**What is expected**. In the data below, restate exactly the lines from the one with "yellow cube: 5 -> 9" to the final line, both included, but not the pictures.

━━━━━━

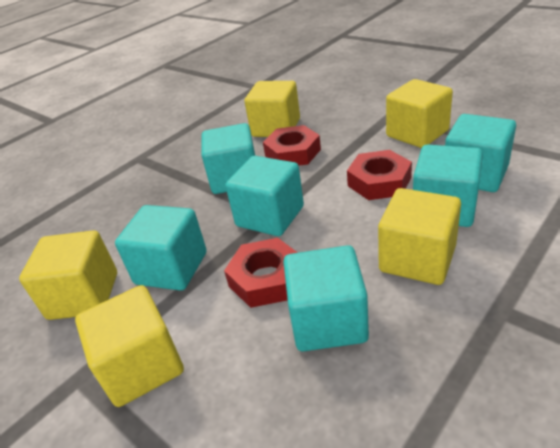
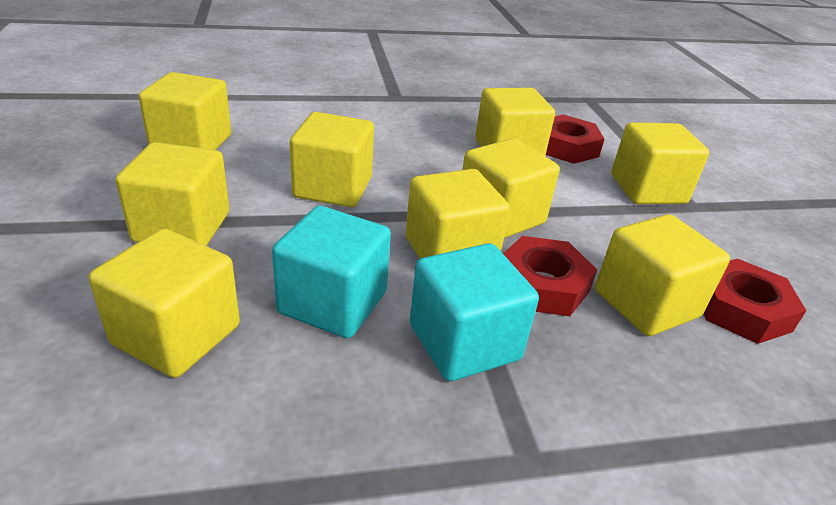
turquoise cube: 6 -> 2
yellow cube: 5 -> 9

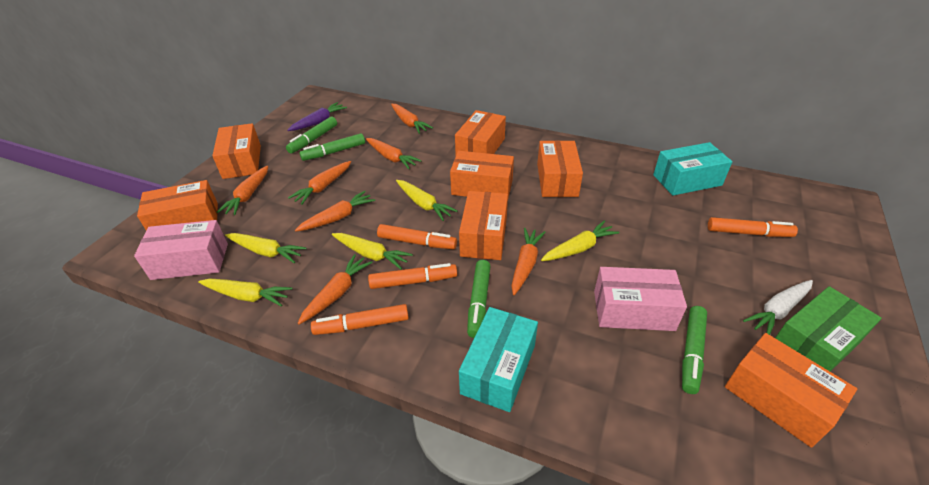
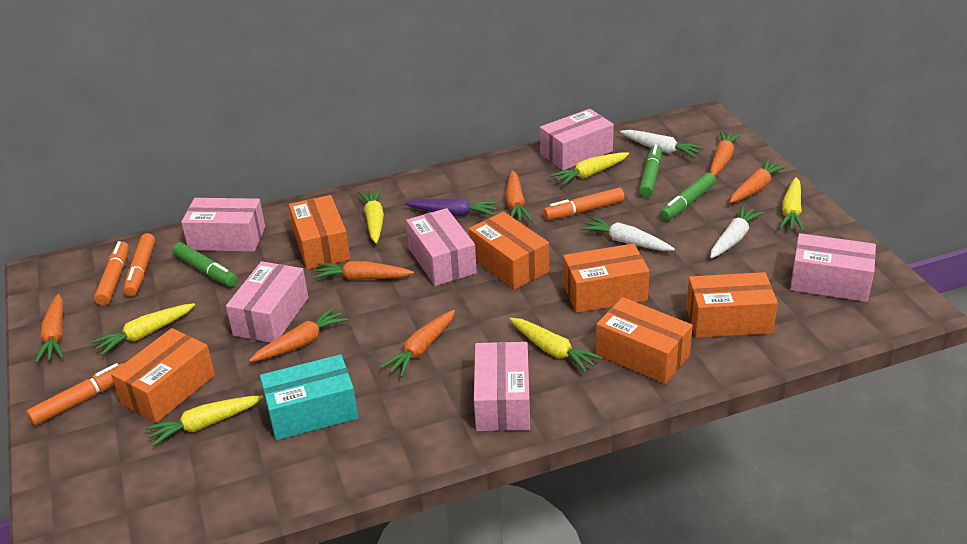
green box: 1 -> 0
green marker: 4 -> 3
orange box: 7 -> 6
pink box: 2 -> 6
turquoise box: 2 -> 1
white carrot: 1 -> 3
yellow carrot: 5 -> 6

━━━━━━

**Finished exercise**.
yellow cube: 5 -> 9

green box: 1 -> 0
green marker: 4 -> 3
orange box: 7 -> 6
pink box: 2 -> 6
turquoise box: 2 -> 1
white carrot: 1 -> 3
yellow carrot: 5 -> 6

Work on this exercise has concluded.